*** Opening The data ***

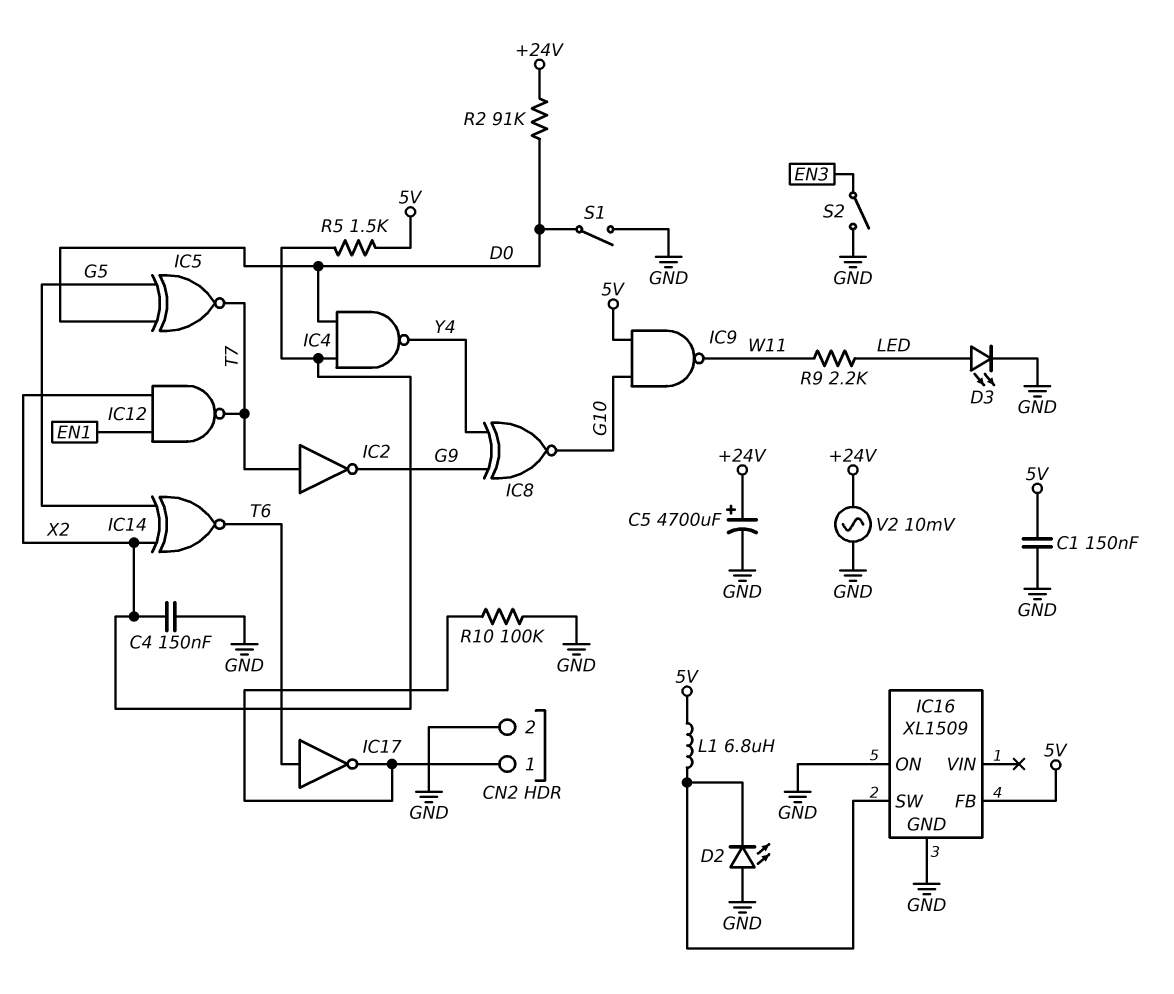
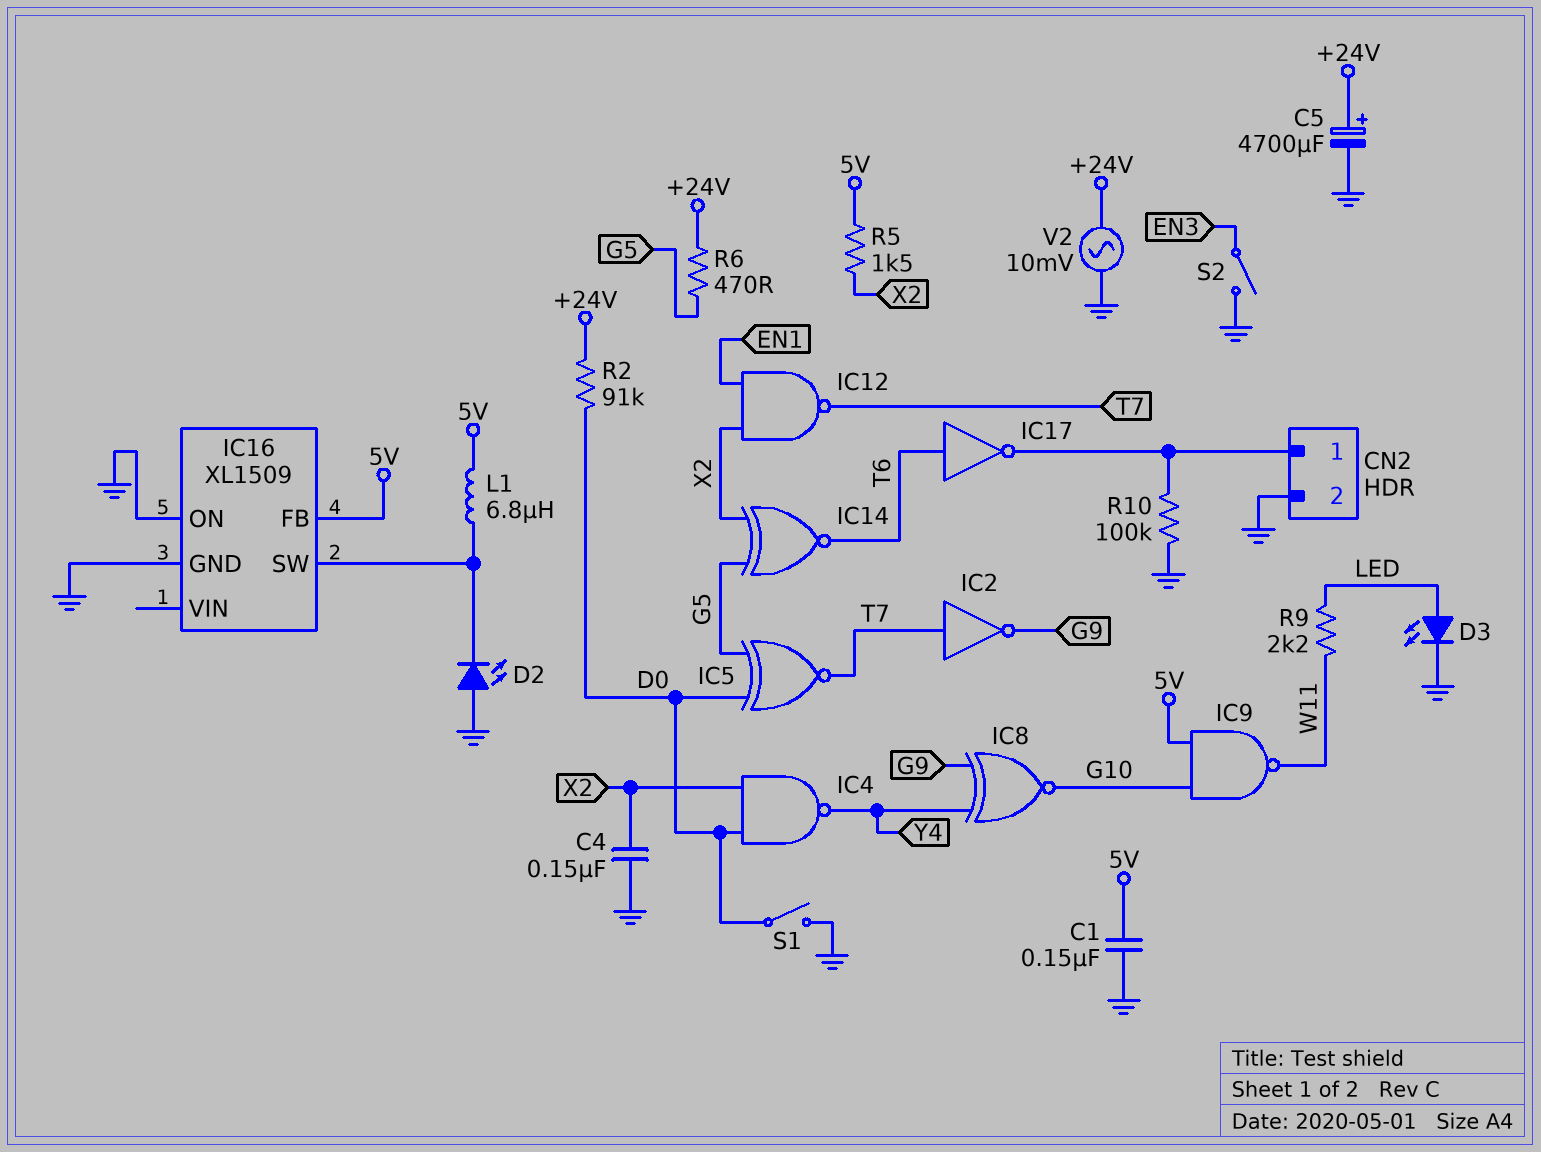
R6: none -> 470 (+24V, G5)

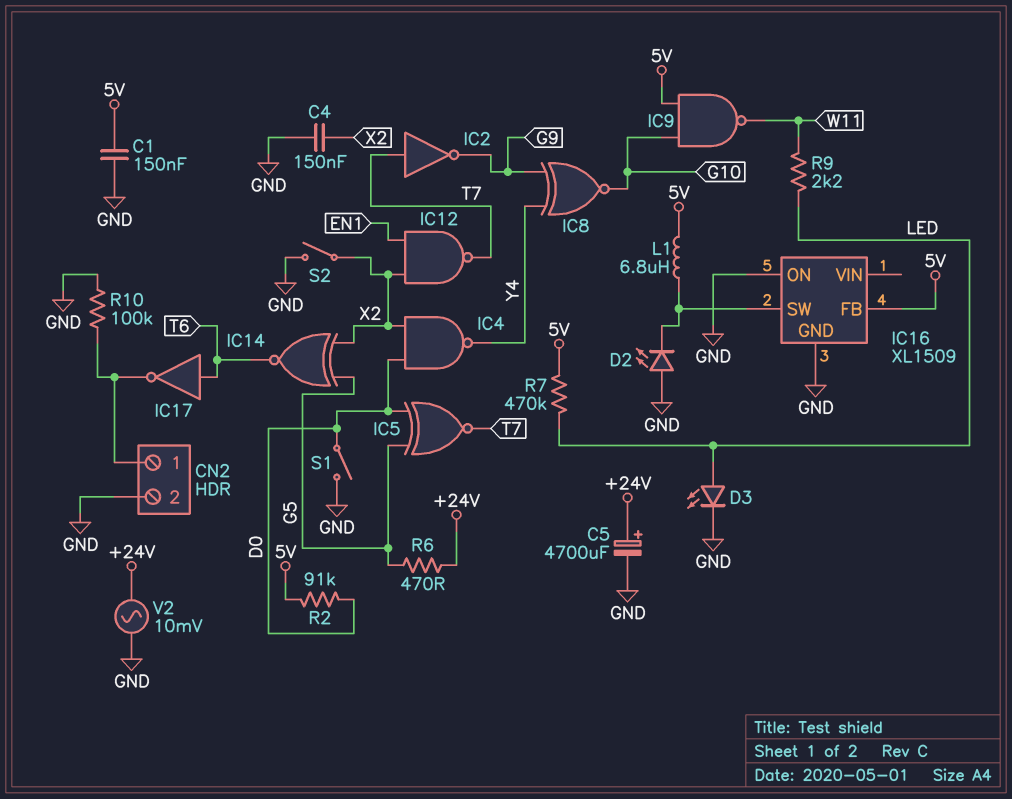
R2: 91k (+24V, D0) -> 91k (5V, D0)
R5: 1.5k (5V, X2) -> none
R7: none -> 470k (5V, LED)
S2: switch (EN3, GND) -> switch (GND, X2)

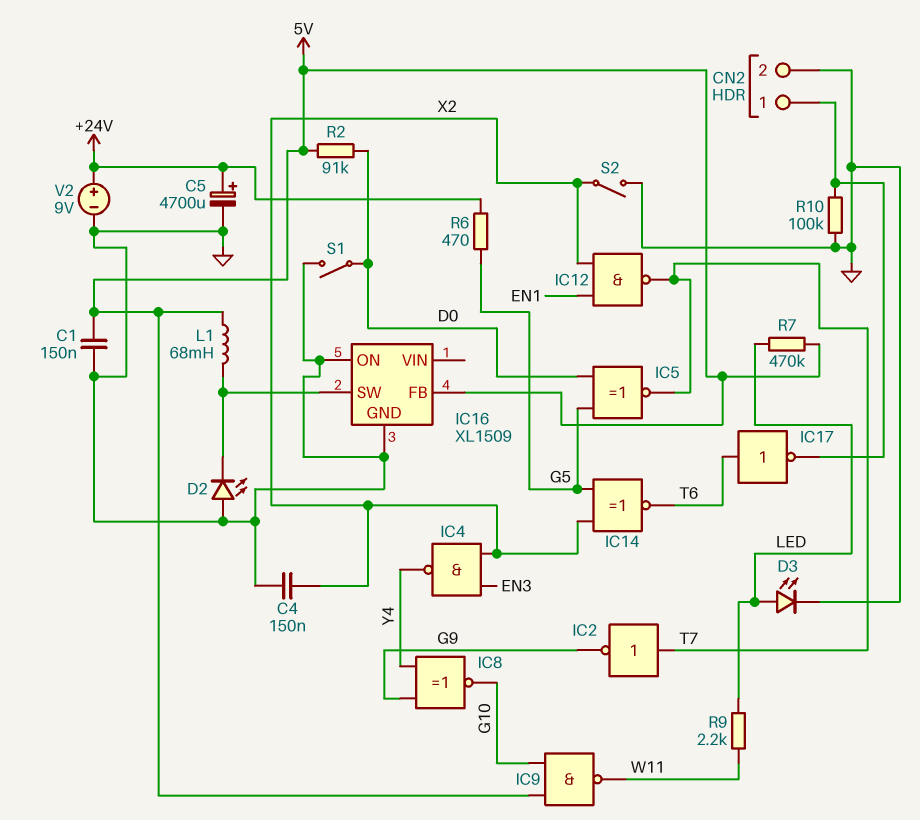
IC4: NAND (in D0, in X2, out Y4) -> NAND (in EN3, in X2, out Y4)
L1: 6.8uH (5V, IC16/SW) -> 68mH (5V, IC16/SW)
V2: AC 10mV (+24V, GND) -> 9V (plus +24V, minus GND)

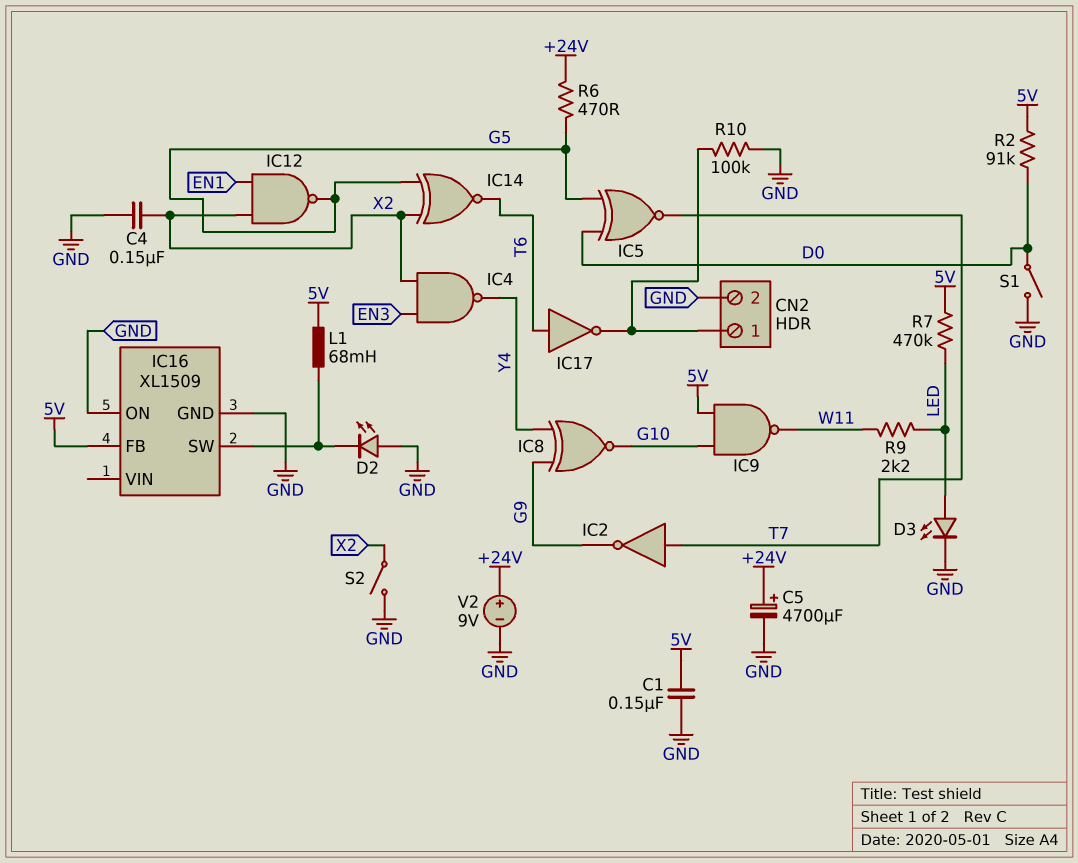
IC12: NAND (in EN1, in X2, out T7) -> NAND (in EN1, in X2, out G5)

*** Closing The data ***

Reprint every record exactly and skip the pictures.

R6: none -> 470 (+24V, G5)

R2: 91k (+24V, D0) -> 91k (5V, D0)
R5: 1.5k (5V, X2) -> none
R7: none -> 470k (5V, LED)
S2: switch (EN3, GND) -> switch (GND, X2)

IC4: NAND (in D0, in X2, out Y4) -> NAND (in EN3, in X2, out Y4)
L1: 6.8uH (5V, IC16/SW) -> 68mH (5V, IC16/SW)
V2: AC 10mV (+24V, GND) -> 9V (plus +24V, minus GND)

IC12: NAND (in EN1, in X2, out T7) -> NAND (in EN1, in X2, out G5)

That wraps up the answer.